INSTRUCTIONS FOR THE TASK: Please write out all the entries exactly, without the pictures.

——

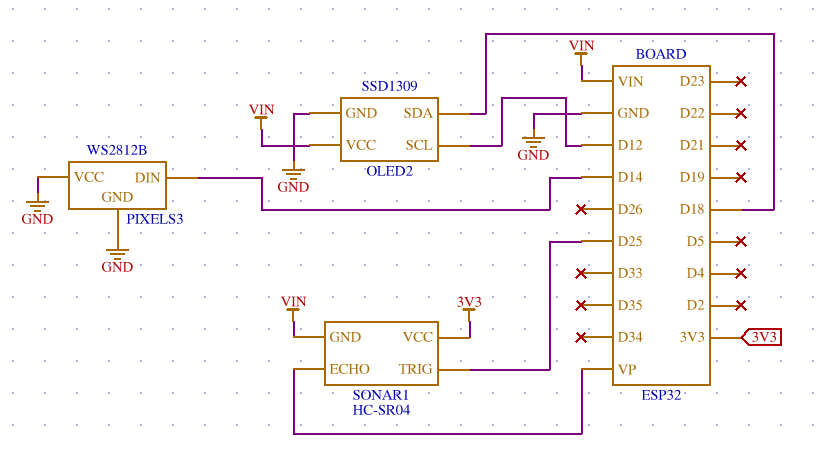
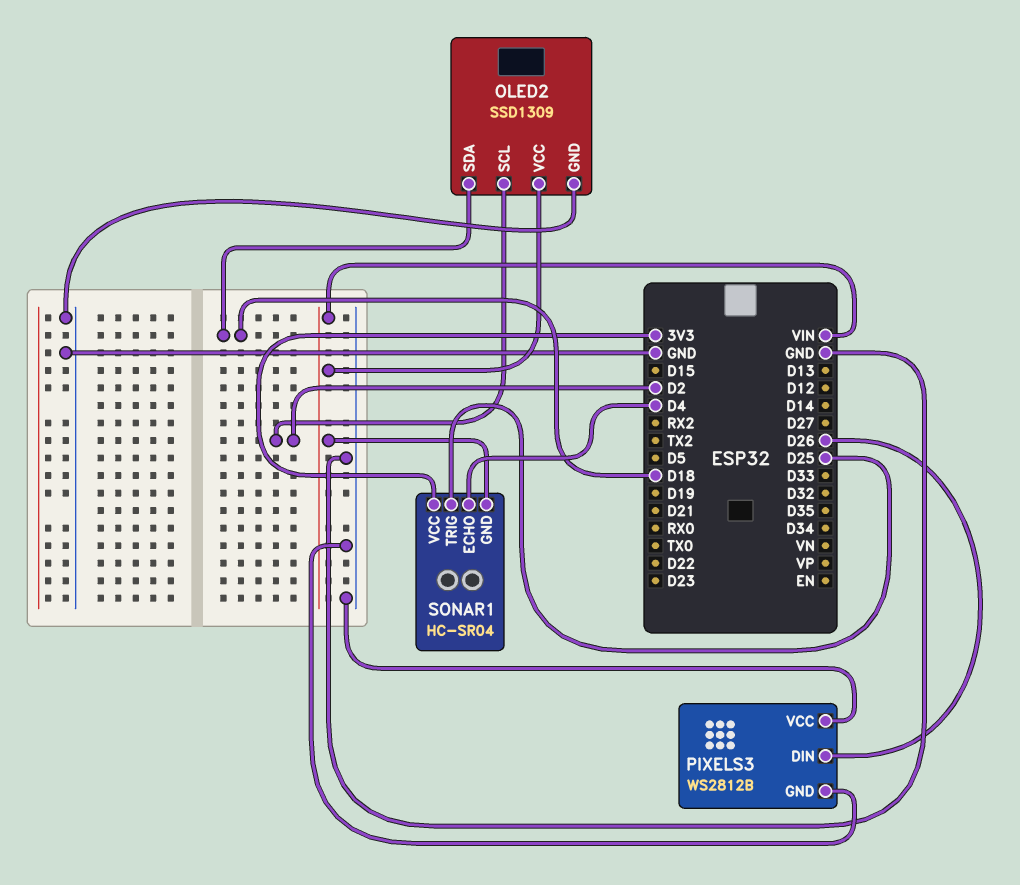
OLED2 pin SCL: D12 -> D2
PIXELS3 pin DIN: D14 -> D26
SONAR1 pin ECHO: VP -> D4

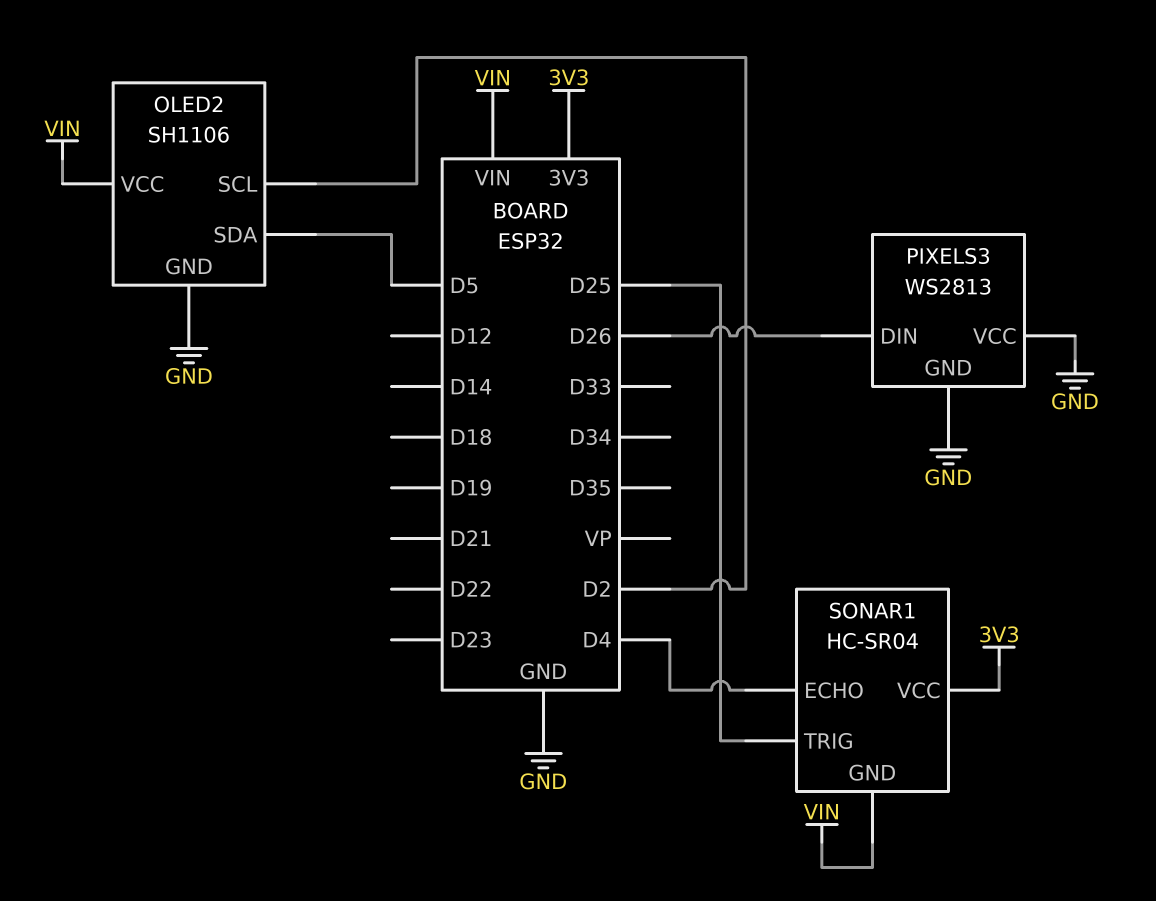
OLED2: SSD1309 -> SH1106
OLED2 pin SDA: D18 -> D5
PIXELS3: WS2812B -> WS2813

——

OUTPUT FOR THIS TASK:
OLED2 pin SCL: D12 -> D2
PIXELS3 pin DIN: D14 -> D26
SONAR1 pin ECHO: VP -> D4

OLED2: SSD1309 -> SH1106
OLED2 pin SDA: D18 -> D5
PIXELS3: WS2812B -> WS2813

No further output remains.